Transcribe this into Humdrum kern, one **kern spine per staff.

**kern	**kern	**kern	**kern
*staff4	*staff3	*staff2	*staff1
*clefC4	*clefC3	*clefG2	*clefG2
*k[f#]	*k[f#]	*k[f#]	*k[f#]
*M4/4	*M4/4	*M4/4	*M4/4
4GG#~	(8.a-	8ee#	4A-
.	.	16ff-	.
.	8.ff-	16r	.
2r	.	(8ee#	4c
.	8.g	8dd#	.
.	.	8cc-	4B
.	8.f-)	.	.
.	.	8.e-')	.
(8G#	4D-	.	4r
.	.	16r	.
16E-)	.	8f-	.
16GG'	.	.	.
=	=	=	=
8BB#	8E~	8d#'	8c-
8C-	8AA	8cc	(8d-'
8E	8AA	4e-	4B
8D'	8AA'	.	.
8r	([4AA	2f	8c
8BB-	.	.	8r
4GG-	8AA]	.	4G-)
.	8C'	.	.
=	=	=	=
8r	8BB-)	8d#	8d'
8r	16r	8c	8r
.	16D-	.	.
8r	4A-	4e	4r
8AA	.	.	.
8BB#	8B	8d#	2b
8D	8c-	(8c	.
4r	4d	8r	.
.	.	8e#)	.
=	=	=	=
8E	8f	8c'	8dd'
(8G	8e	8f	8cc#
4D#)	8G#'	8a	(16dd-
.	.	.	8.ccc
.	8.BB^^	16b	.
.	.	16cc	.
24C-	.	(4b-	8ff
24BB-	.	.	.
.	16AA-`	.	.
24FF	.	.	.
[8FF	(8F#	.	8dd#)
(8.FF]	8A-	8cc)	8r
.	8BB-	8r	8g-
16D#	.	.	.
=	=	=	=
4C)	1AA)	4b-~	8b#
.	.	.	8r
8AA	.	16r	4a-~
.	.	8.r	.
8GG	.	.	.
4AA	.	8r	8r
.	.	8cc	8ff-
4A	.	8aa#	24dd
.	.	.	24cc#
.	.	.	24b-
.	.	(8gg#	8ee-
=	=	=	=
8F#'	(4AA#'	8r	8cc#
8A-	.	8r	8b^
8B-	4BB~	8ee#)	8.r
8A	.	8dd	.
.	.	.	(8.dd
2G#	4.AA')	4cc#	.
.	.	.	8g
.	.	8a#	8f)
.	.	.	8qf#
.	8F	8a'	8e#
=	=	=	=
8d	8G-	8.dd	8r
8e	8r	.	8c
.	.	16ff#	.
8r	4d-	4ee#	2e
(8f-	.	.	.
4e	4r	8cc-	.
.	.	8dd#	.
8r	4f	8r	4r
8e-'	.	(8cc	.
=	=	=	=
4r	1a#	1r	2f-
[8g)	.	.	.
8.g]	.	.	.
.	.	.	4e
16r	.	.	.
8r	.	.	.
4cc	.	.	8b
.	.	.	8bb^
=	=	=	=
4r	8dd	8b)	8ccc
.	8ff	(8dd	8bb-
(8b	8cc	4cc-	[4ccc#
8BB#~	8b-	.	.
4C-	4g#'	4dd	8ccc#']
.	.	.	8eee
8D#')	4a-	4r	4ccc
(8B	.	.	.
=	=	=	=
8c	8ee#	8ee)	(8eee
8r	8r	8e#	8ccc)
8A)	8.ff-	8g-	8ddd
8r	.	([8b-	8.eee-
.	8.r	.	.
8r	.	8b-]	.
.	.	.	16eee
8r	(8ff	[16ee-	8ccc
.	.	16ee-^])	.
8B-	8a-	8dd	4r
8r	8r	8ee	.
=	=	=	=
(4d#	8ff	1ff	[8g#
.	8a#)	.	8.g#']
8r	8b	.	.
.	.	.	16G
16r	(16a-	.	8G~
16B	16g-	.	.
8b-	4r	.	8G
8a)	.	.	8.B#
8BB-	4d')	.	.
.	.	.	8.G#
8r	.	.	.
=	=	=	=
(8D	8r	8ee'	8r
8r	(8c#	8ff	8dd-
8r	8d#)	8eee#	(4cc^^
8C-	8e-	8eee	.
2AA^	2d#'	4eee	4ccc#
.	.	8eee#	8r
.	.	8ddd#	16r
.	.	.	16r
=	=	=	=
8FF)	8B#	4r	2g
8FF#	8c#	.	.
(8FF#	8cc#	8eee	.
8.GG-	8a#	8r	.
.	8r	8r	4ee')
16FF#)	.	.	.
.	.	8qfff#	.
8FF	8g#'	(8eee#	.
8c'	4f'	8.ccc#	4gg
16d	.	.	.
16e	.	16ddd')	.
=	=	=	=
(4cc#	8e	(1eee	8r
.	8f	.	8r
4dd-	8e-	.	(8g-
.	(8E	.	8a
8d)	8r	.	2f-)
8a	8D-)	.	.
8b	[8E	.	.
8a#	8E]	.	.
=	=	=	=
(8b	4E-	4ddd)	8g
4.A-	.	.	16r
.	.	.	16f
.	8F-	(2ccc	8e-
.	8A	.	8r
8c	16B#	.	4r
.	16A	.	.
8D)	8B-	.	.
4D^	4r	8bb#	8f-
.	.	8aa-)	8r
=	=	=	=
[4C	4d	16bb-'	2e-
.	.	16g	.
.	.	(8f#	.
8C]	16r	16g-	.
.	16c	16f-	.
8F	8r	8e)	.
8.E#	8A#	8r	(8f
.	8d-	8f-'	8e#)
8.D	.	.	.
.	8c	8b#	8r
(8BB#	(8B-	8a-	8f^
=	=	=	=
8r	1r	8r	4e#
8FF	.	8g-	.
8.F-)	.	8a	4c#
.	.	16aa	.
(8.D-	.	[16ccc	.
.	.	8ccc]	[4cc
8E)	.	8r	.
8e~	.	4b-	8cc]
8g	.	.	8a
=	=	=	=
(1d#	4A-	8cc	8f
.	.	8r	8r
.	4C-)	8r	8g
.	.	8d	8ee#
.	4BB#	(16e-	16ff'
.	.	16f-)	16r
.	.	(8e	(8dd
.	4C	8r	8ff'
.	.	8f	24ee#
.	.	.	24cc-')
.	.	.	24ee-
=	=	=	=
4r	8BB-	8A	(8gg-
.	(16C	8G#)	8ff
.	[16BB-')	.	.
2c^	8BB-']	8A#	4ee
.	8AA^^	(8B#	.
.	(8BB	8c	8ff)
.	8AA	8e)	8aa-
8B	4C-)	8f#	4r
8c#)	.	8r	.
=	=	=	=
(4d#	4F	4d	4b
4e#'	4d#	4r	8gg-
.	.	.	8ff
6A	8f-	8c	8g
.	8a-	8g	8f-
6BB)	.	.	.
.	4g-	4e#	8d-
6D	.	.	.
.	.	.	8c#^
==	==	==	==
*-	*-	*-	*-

--*--

▸ Problem statement
Return each line above that contains the word "kern". Case counts.

▸ Result below
Transcribe this into Humdrum kern, one **kern spine per staff.
**kern	**kern	**kern	**kern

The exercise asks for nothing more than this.